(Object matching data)

=======

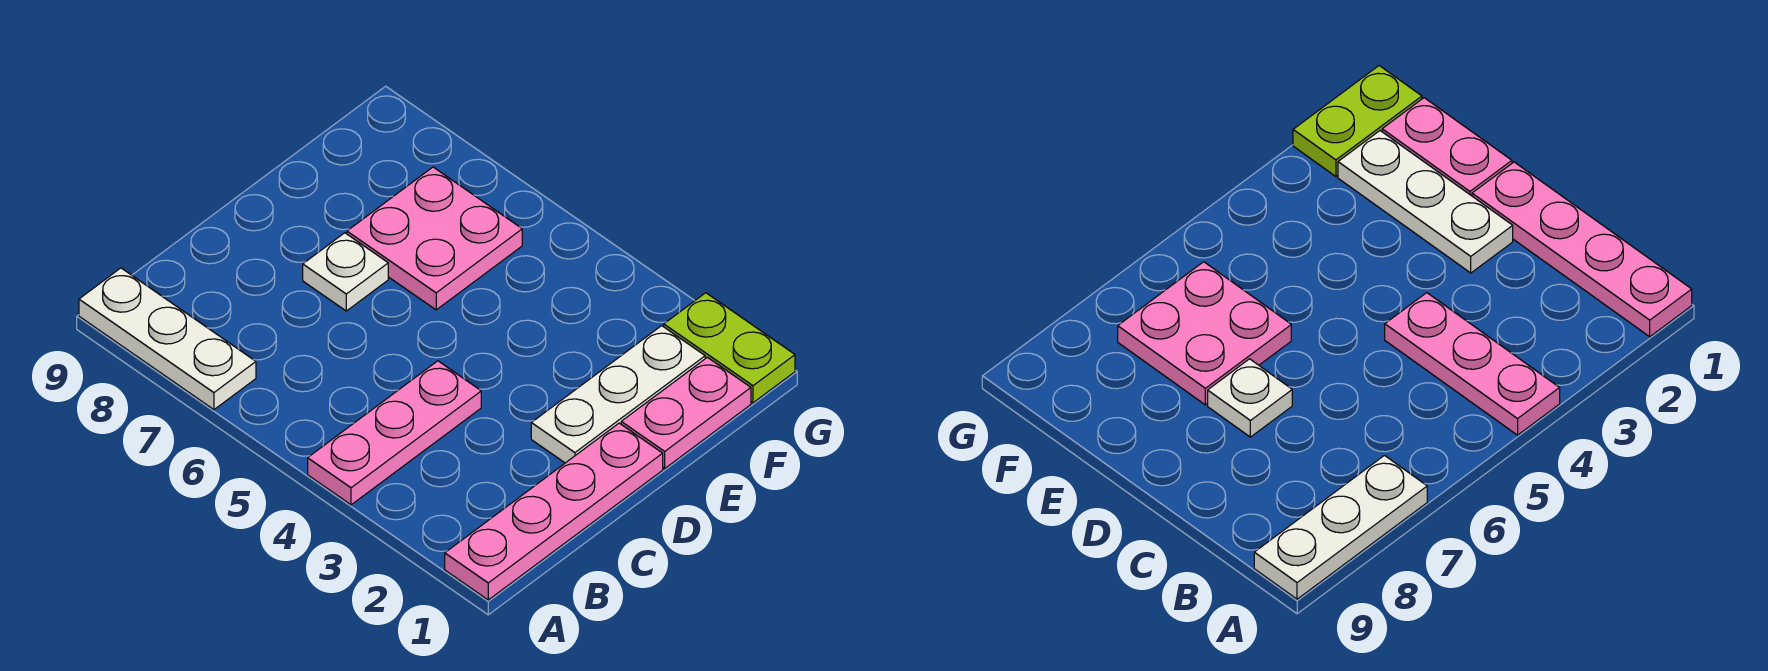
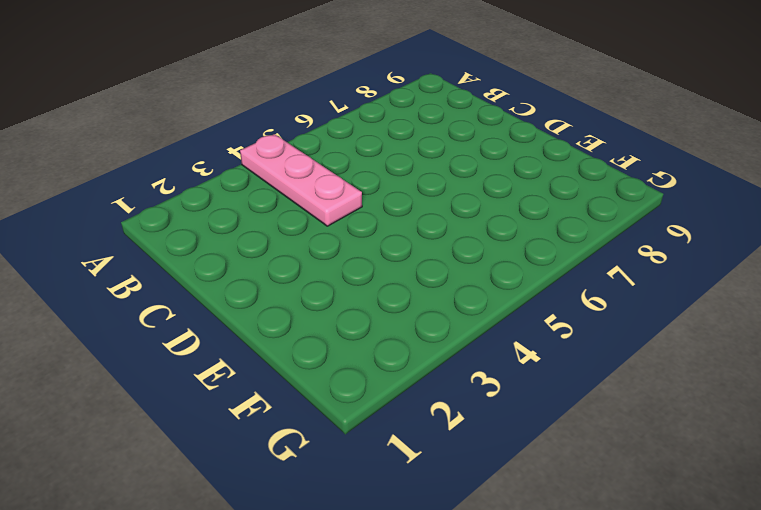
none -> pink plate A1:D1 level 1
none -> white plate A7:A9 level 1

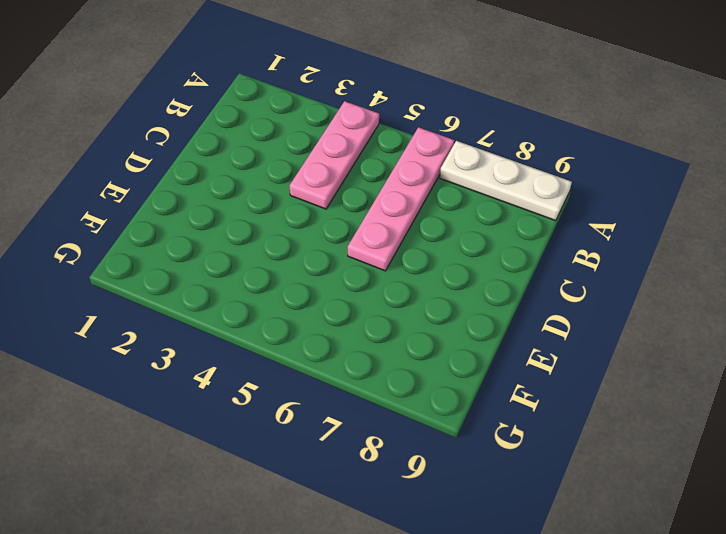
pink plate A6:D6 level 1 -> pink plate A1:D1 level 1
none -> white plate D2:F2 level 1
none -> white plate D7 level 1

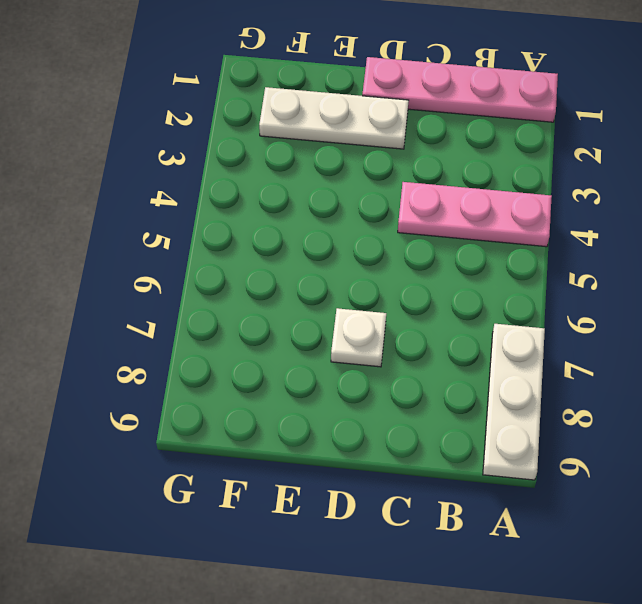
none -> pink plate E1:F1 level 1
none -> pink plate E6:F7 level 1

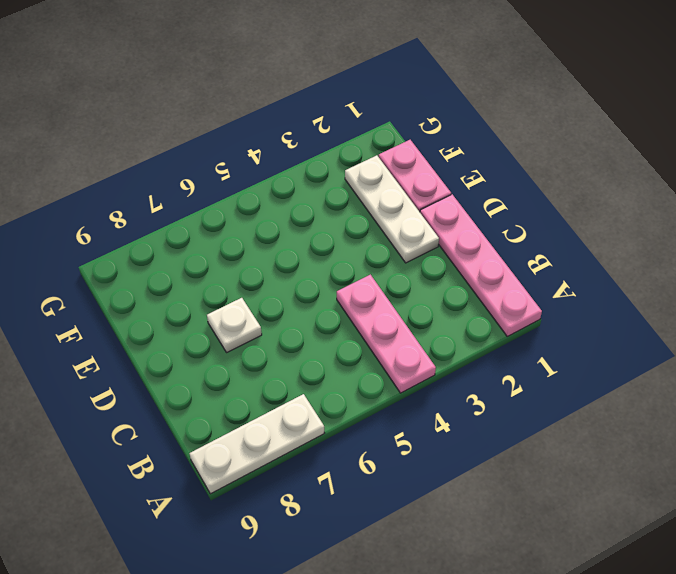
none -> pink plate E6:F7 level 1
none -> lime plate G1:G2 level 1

=======

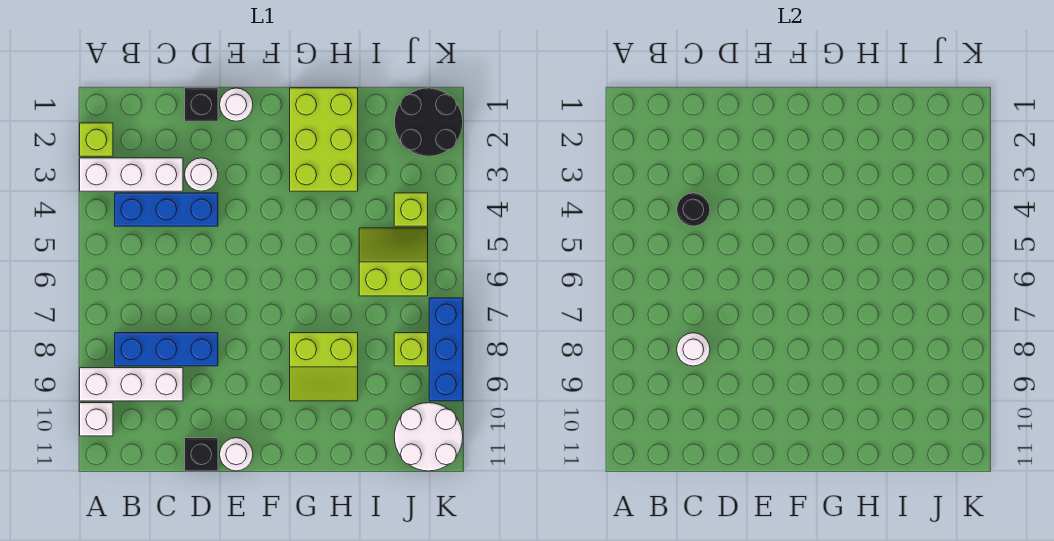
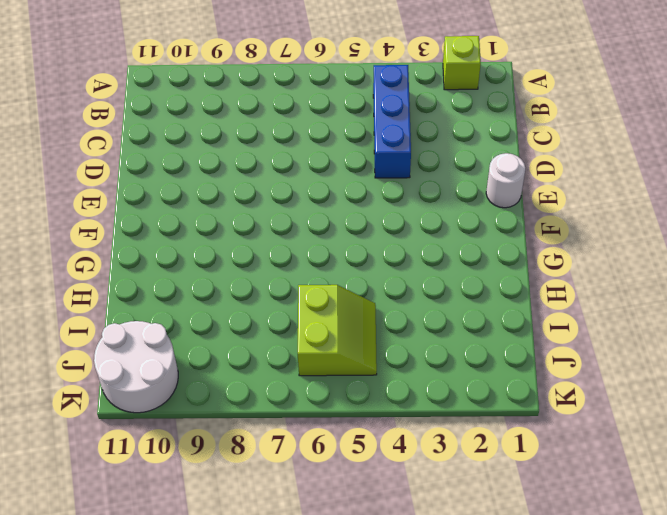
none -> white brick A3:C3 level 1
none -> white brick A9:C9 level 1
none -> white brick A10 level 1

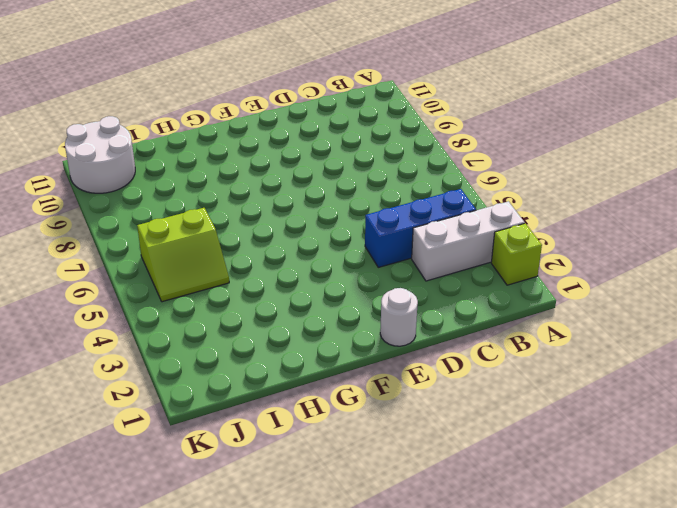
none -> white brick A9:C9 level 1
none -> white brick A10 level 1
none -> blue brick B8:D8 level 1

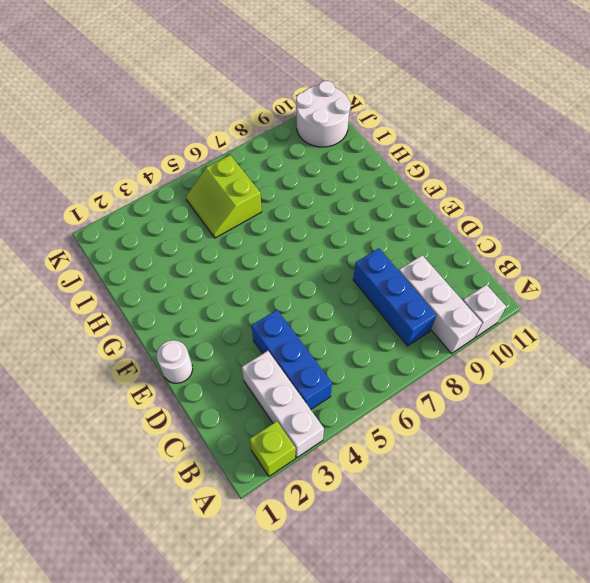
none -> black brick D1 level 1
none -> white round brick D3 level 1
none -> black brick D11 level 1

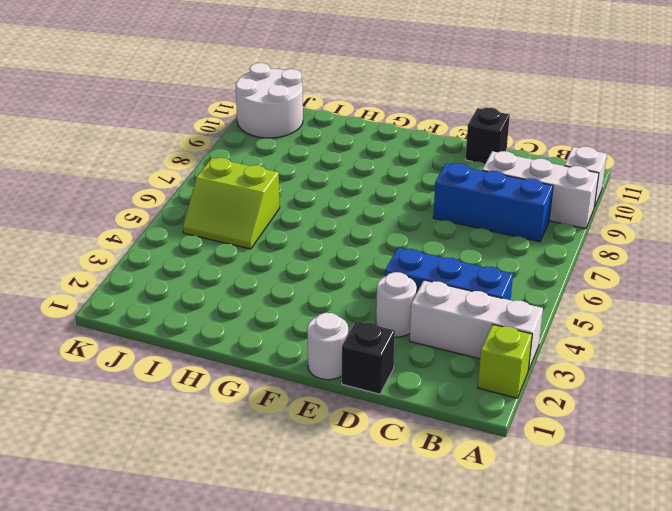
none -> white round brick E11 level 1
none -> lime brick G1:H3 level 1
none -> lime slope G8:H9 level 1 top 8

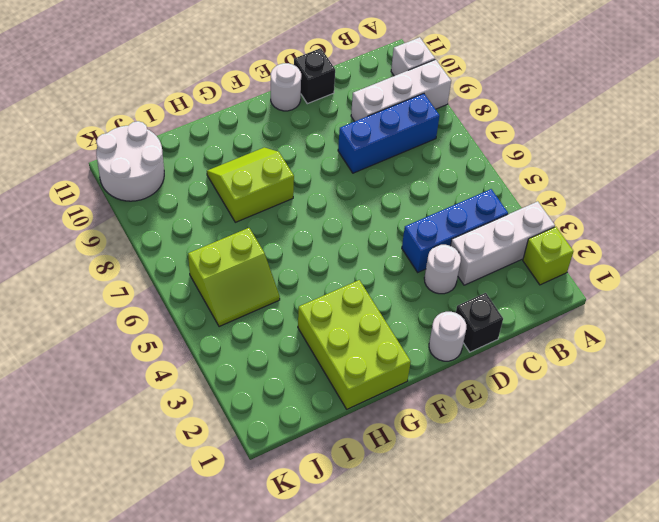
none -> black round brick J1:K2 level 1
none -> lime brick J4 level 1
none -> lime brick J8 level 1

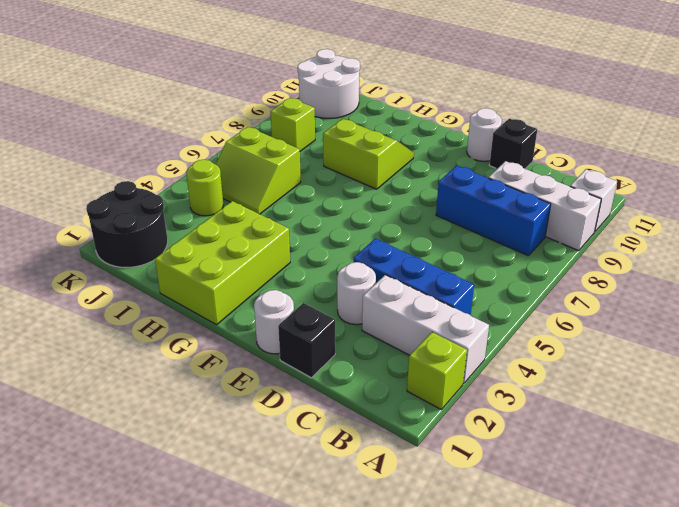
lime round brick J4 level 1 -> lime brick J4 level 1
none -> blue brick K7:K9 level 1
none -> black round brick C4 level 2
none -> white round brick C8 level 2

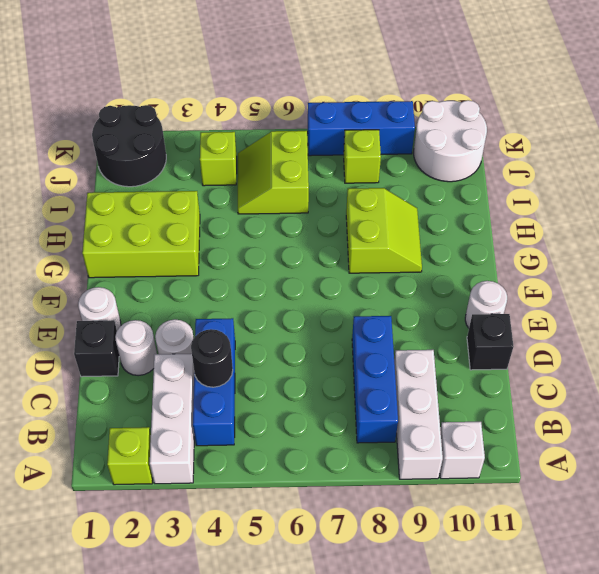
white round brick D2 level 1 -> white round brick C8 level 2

=======

Copy nothing but the lines above that run from the one with "none -> white brick A3:C3 level 1" to the one with "white round brick D2", ends included; pictures stay out.

none -> white brick A3:C3 level 1
none -> white brick A9:C9 level 1
none -> white brick A10 level 1

none -> white brick A9:C9 level 1
none -> white brick A10 level 1
none -> blue brick B8:D8 level 1

none -> black brick D1 level 1
none -> white round brick D3 level 1
none -> black brick D11 level 1

none -> white round brick E11 level 1
none -> lime brick G1:H3 level 1
none -> lime slope G8:H9 level 1 top 8

none -> black round brick J1:K2 level 1
none -> lime brick J4 level 1
none -> lime brick J8 level 1

lime round brick J4 level 1 -> lime brick J4 level 1
none -> blue brick K7:K9 level 1
none -> black round brick C4 level 2
none -> white round brick C8 level 2

white round brick D2 level 1 -> white round brick C8 level 2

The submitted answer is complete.